►

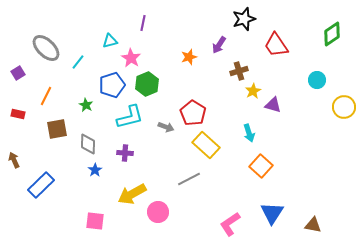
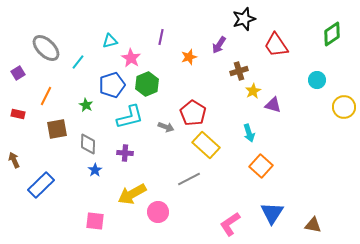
purple line: moved 18 px right, 14 px down
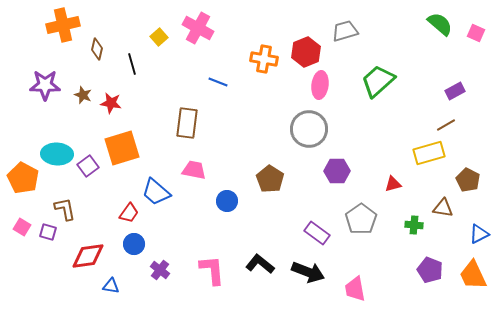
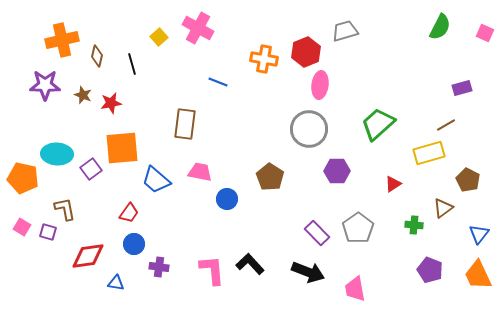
green semicircle at (440, 24): moved 3 px down; rotated 76 degrees clockwise
orange cross at (63, 25): moved 1 px left, 15 px down
pink square at (476, 33): moved 9 px right
brown diamond at (97, 49): moved 7 px down
green trapezoid at (378, 81): moved 43 px down
purple rectangle at (455, 91): moved 7 px right, 3 px up; rotated 12 degrees clockwise
red star at (111, 103): rotated 20 degrees counterclockwise
brown rectangle at (187, 123): moved 2 px left, 1 px down
orange square at (122, 148): rotated 12 degrees clockwise
purple square at (88, 166): moved 3 px right, 3 px down
pink trapezoid at (194, 170): moved 6 px right, 2 px down
orange pentagon at (23, 178): rotated 16 degrees counterclockwise
brown pentagon at (270, 179): moved 2 px up
red triangle at (393, 184): rotated 18 degrees counterclockwise
blue trapezoid at (156, 192): moved 12 px up
blue circle at (227, 201): moved 2 px up
brown triangle at (443, 208): rotated 45 degrees counterclockwise
gray pentagon at (361, 219): moved 3 px left, 9 px down
purple rectangle at (317, 233): rotated 10 degrees clockwise
blue triangle at (479, 234): rotated 25 degrees counterclockwise
black L-shape at (260, 264): moved 10 px left; rotated 8 degrees clockwise
purple cross at (160, 270): moved 1 px left, 3 px up; rotated 30 degrees counterclockwise
orange trapezoid at (473, 275): moved 5 px right
blue triangle at (111, 286): moved 5 px right, 3 px up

◄

**Instructions to follow**
When the line with "purple square at" is reached in the data above, start copying there, and copy each line exactly until the line with "orange trapezoid at" has been copied; copy nothing else.

**Exercise result**
purple square at (88, 166): moved 3 px right, 3 px down
pink trapezoid at (194, 170): moved 6 px right, 2 px down
orange pentagon at (23, 178): rotated 16 degrees counterclockwise
brown pentagon at (270, 179): moved 2 px up
red triangle at (393, 184): rotated 18 degrees counterclockwise
blue trapezoid at (156, 192): moved 12 px up
blue circle at (227, 201): moved 2 px up
brown triangle at (443, 208): rotated 45 degrees counterclockwise
gray pentagon at (361, 219): moved 3 px left, 9 px down
purple rectangle at (317, 233): rotated 10 degrees clockwise
blue triangle at (479, 234): rotated 25 degrees counterclockwise
black L-shape at (260, 264): moved 10 px left; rotated 8 degrees clockwise
purple cross at (160, 270): moved 1 px left, 3 px up; rotated 30 degrees counterclockwise
orange trapezoid at (473, 275): moved 5 px right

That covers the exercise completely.